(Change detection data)
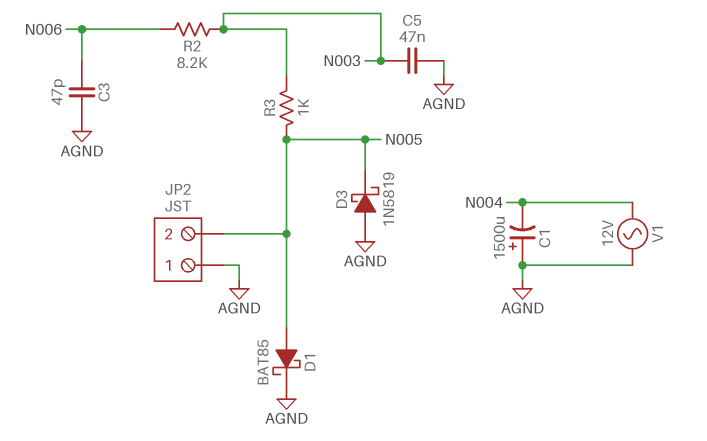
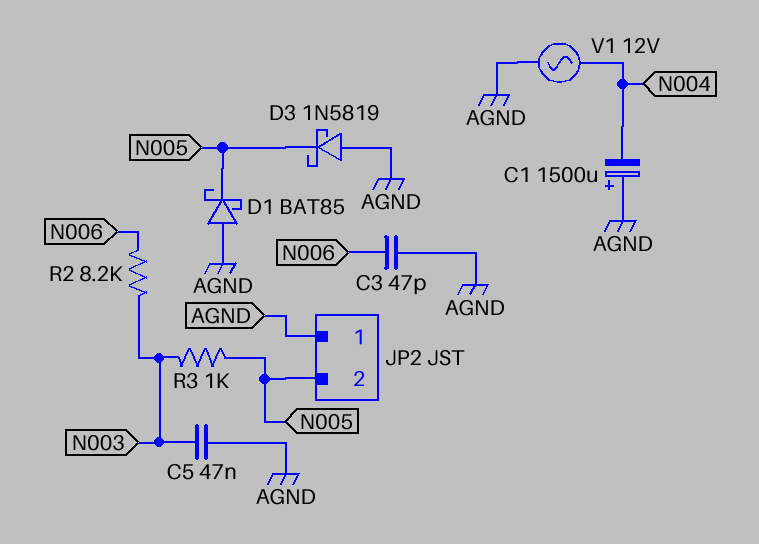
D1: schottky BAT85 (A N005, K AGND) -> schottky BAT85 (A AGND, K N005)

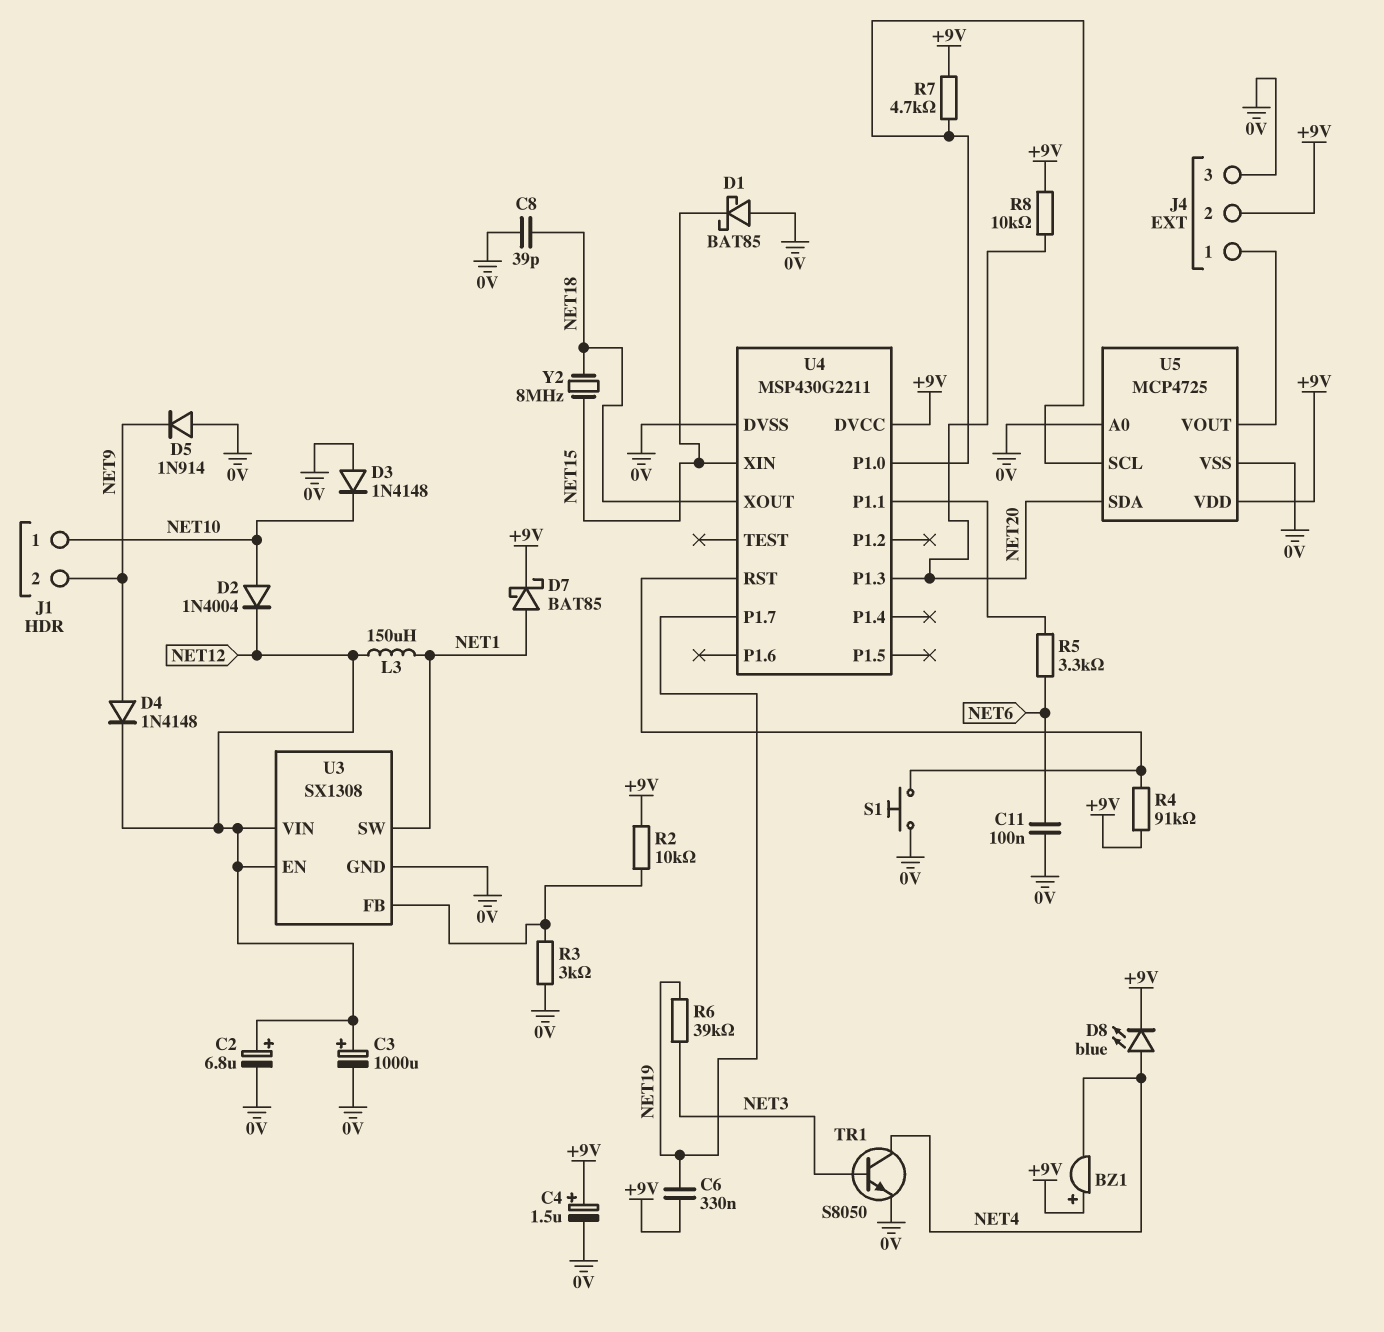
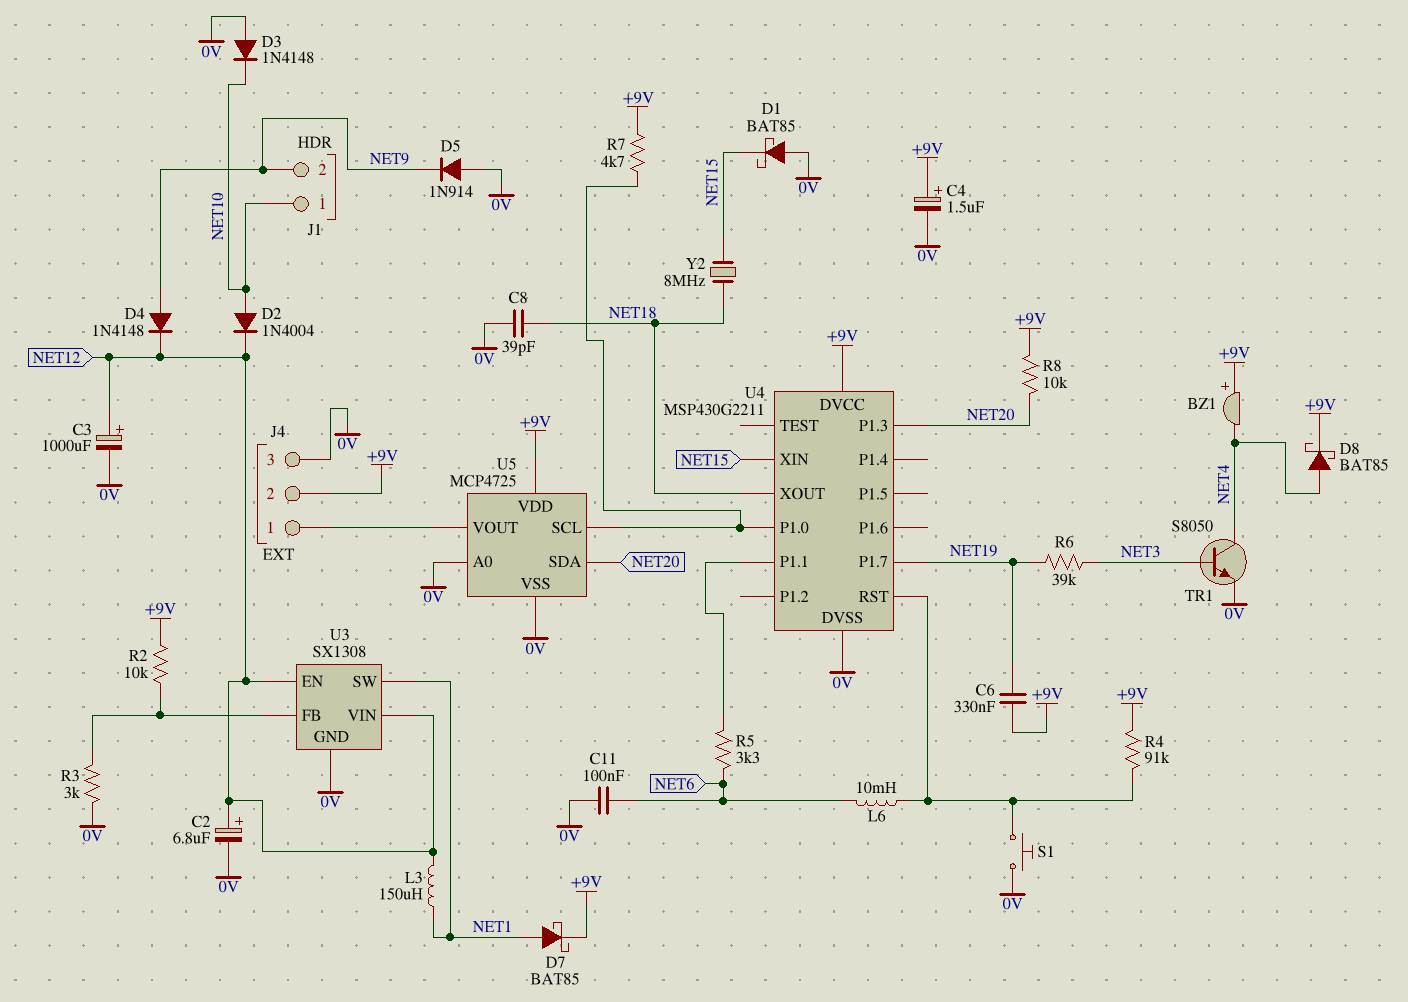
D8: LED blue (A NET4, K +9V) -> schottky BAT85 (A NET4, K +9V)
L6: none -> 10mH (NET6, U4/RST)

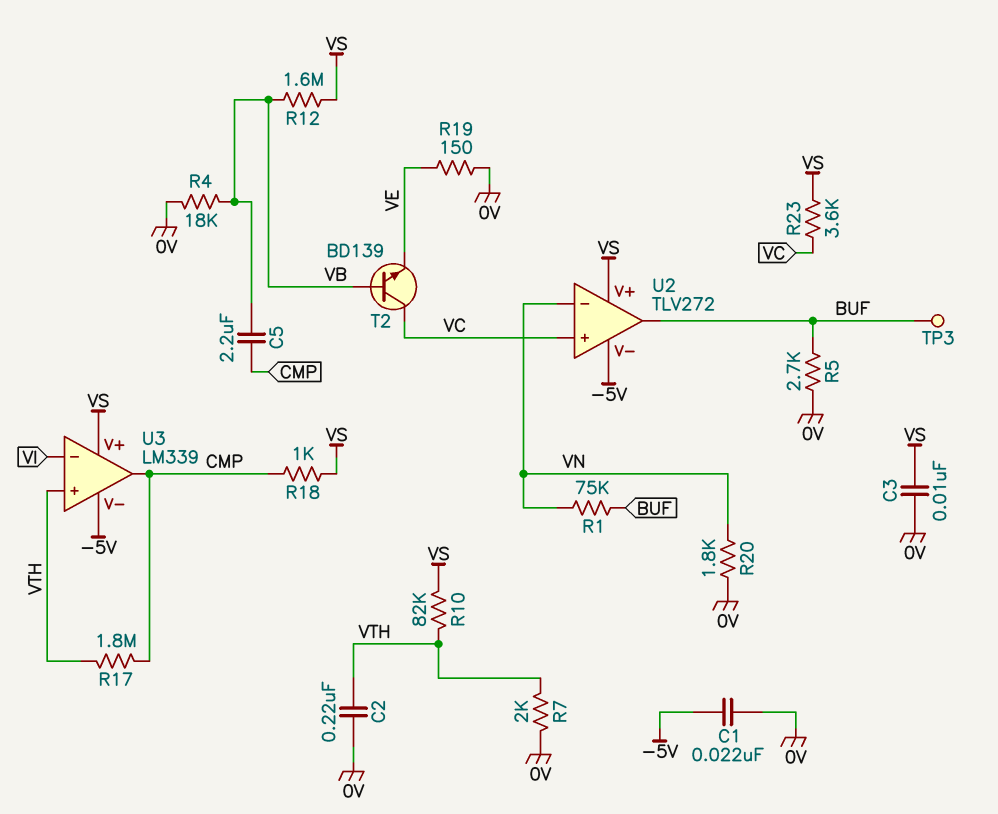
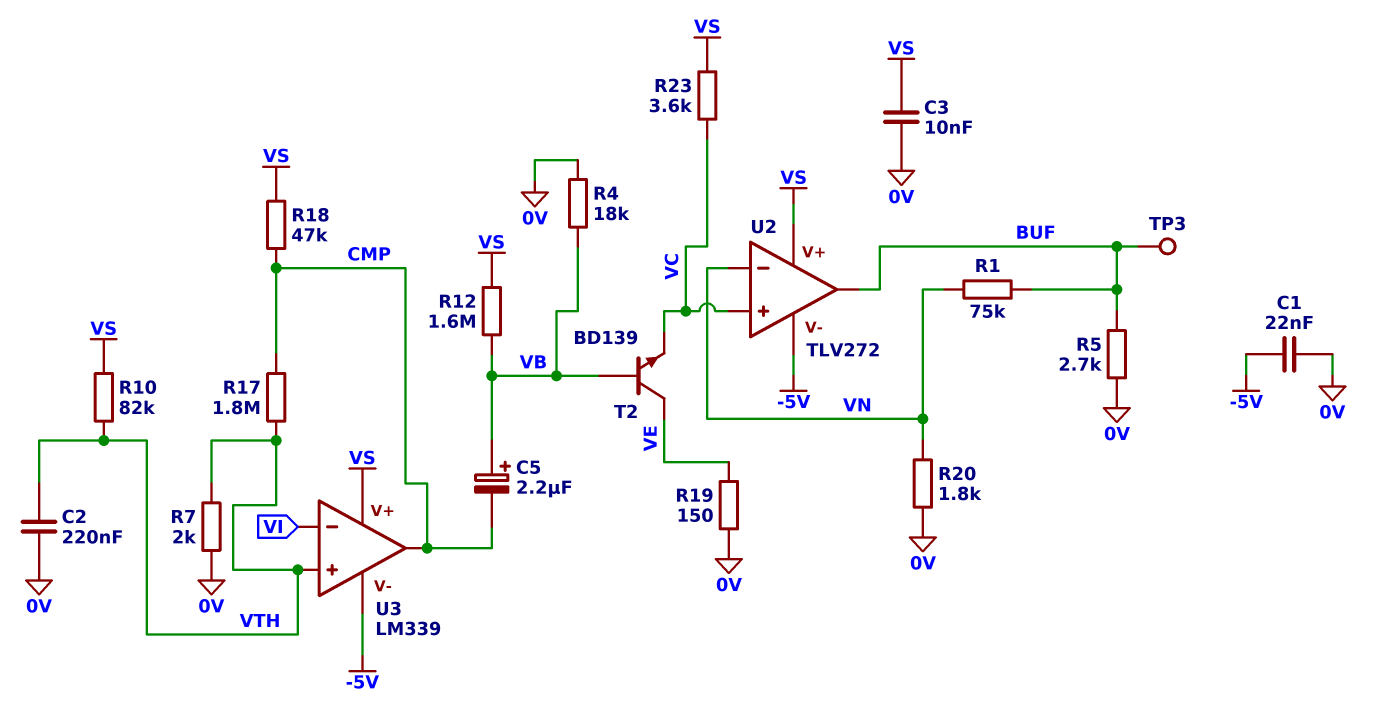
C5: 2.2uF (CMP, VB) -> 2.2uF (plus VB, minus CMP)
R18: 1k (CMP, VS) -> 47k (CMP, VS)
T2: NPN BD139 (B VB, C VC, E VE) -> NPN BD139 (B VB, C VE, E VC)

» **ASSIGNMENT**
Could you transcribe all of the data exactly and omit the pictures?

» **WRITTEN ANSWER**
D1: schottky BAT85 (A N005, K AGND) -> schottky BAT85 (A AGND, K N005)

D8: LED blue (A NET4, K +9V) -> schottky BAT85 (A NET4, K +9V)
L6: none -> 10mH (NET6, U4/RST)

C5: 2.2uF (CMP, VB) -> 2.2uF (plus VB, minus CMP)
R18: 1k (CMP, VS) -> 47k (CMP, VS)
T2: NPN BD139 (B VB, C VC, E VE) -> NPN BD139 (B VB, C VE, E VC)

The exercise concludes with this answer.